(Items listed in a dataset)
------------------------------

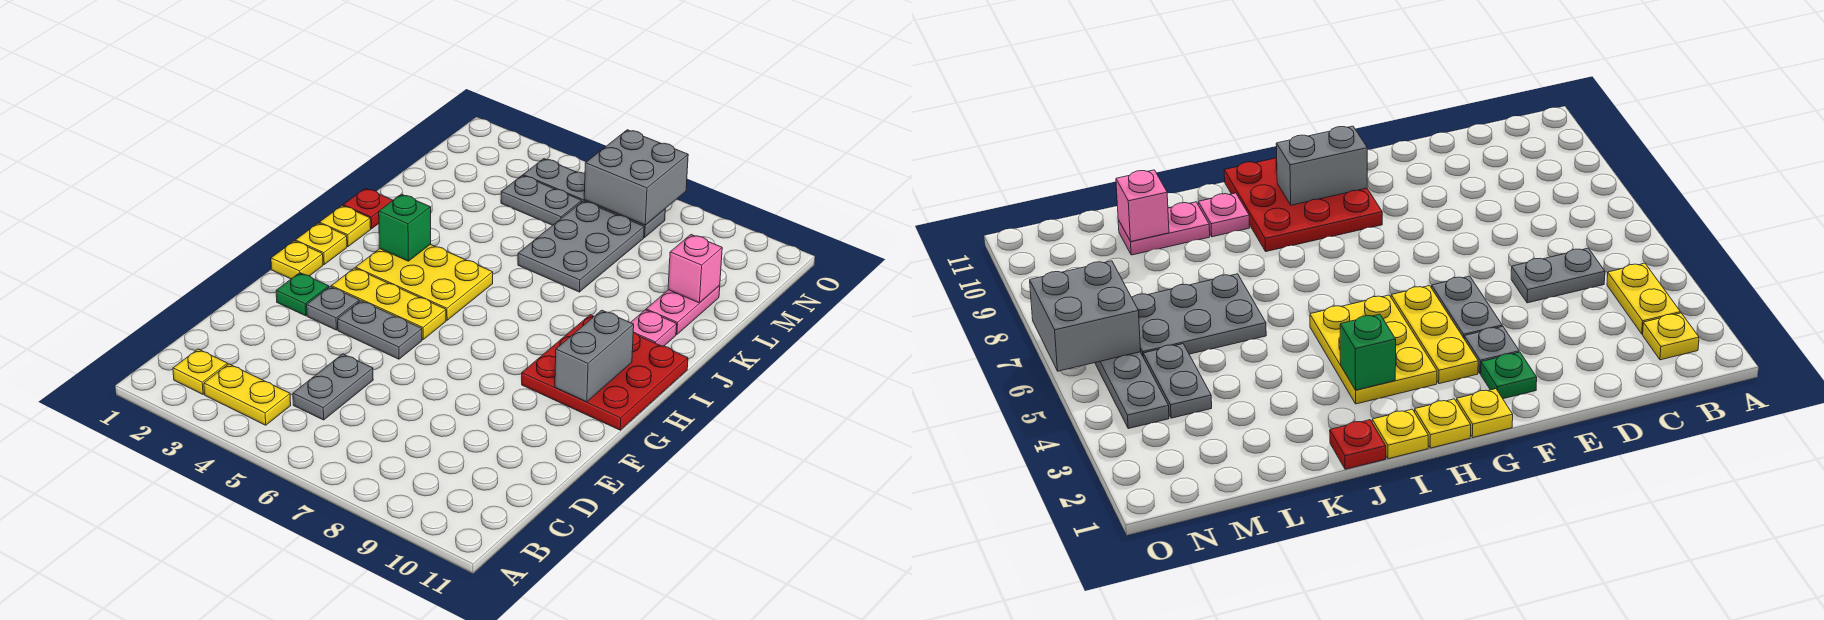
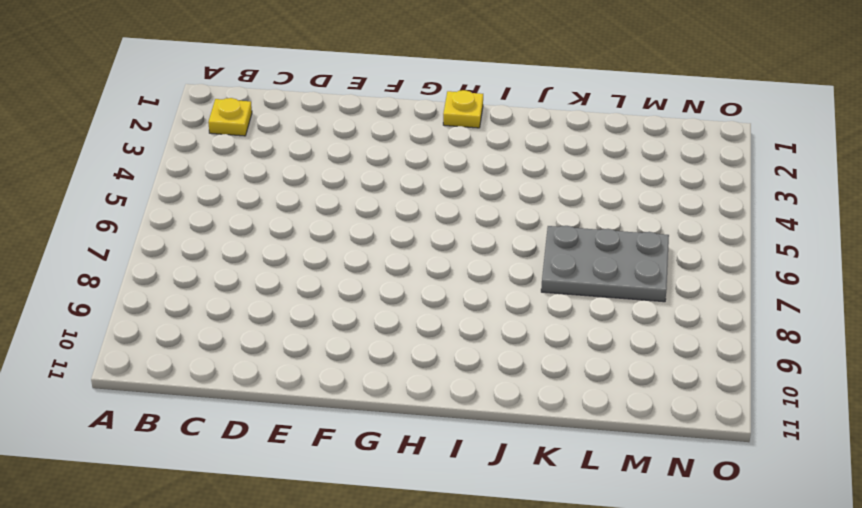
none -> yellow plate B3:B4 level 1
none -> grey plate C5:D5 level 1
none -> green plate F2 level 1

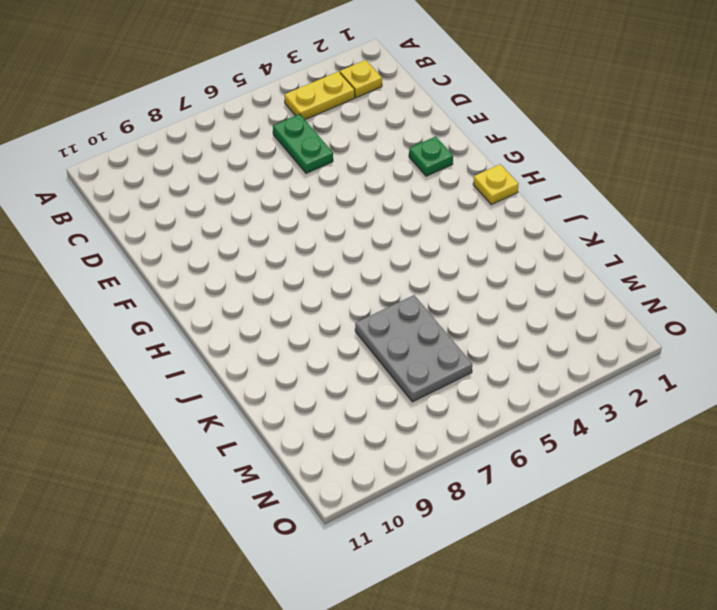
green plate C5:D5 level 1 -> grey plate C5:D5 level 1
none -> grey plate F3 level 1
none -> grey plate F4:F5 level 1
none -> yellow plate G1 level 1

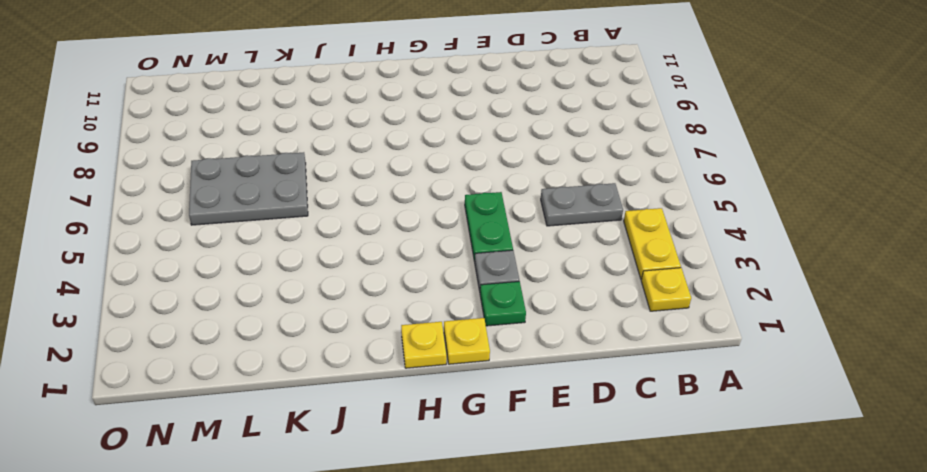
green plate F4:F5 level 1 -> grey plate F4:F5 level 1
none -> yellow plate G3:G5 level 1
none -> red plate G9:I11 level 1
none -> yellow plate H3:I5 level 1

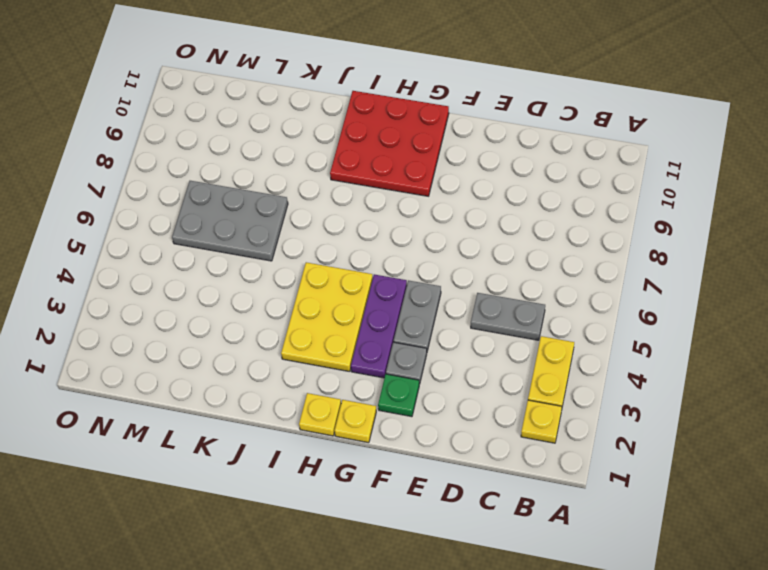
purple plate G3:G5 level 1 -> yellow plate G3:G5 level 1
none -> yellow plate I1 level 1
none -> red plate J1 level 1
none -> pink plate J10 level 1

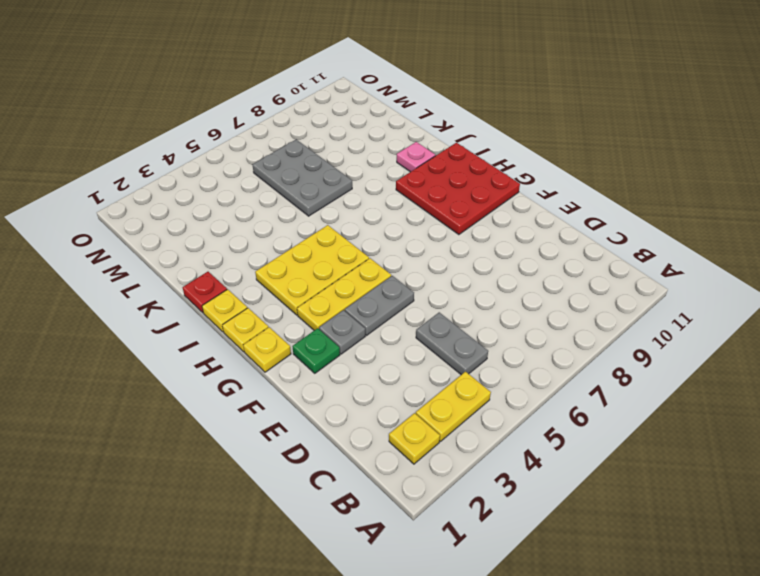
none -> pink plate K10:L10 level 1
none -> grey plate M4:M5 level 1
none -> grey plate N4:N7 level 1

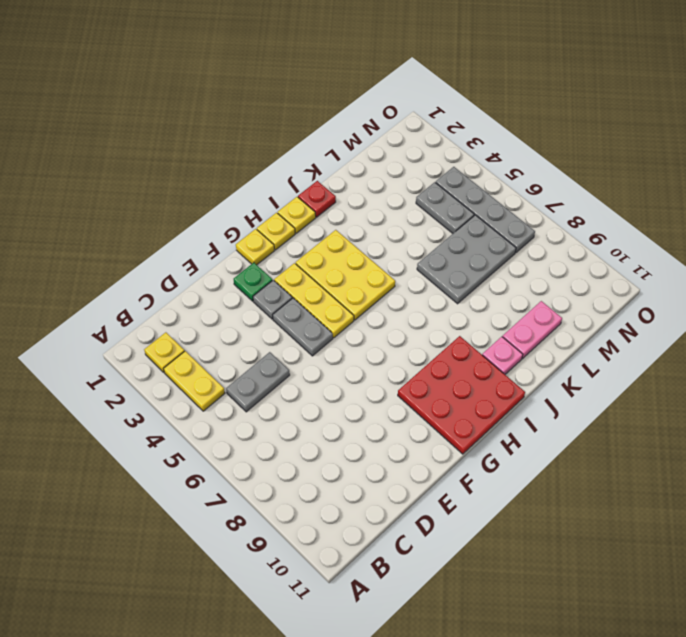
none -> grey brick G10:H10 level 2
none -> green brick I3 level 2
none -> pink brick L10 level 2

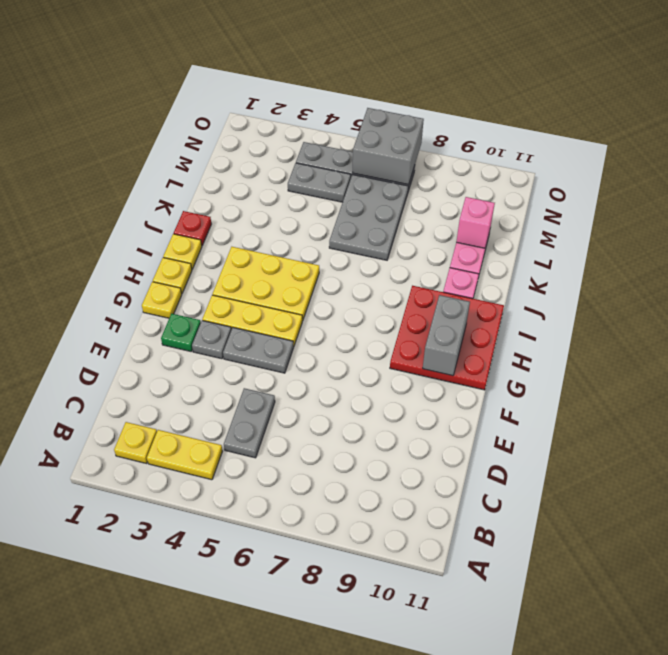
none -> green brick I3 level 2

------------------------------

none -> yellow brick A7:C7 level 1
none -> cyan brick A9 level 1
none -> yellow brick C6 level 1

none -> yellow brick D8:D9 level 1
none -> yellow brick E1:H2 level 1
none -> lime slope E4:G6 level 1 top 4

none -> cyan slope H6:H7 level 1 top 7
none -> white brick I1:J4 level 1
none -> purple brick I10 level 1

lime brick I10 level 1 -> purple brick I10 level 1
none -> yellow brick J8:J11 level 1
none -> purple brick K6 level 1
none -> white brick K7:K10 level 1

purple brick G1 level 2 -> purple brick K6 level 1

------------------------------

About this task:
From the entries above, print the lines beginning at the one with "none -> cyan brick A9 level 1" and stopping after the one with "purple brick G1", exactly as written and with nothing else.

Task answer:
none -> cyan brick A9 level 1
none -> yellow brick C6 level 1

none -> yellow brick D8:D9 level 1
none -> yellow brick E1:H2 level 1
none -> lime slope E4:G6 level 1 top 4

none -> cyan slope H6:H7 level 1 top 7
none -> white brick I1:J4 level 1
none -> purple brick I10 level 1

lime brick I10 level 1 -> purple brick I10 level 1
none -> yellow brick J8:J11 level 1
none -> purple brick K6 level 1
none -> white brick K7:K10 level 1

purple brick G1 level 2 -> purple brick K6 level 1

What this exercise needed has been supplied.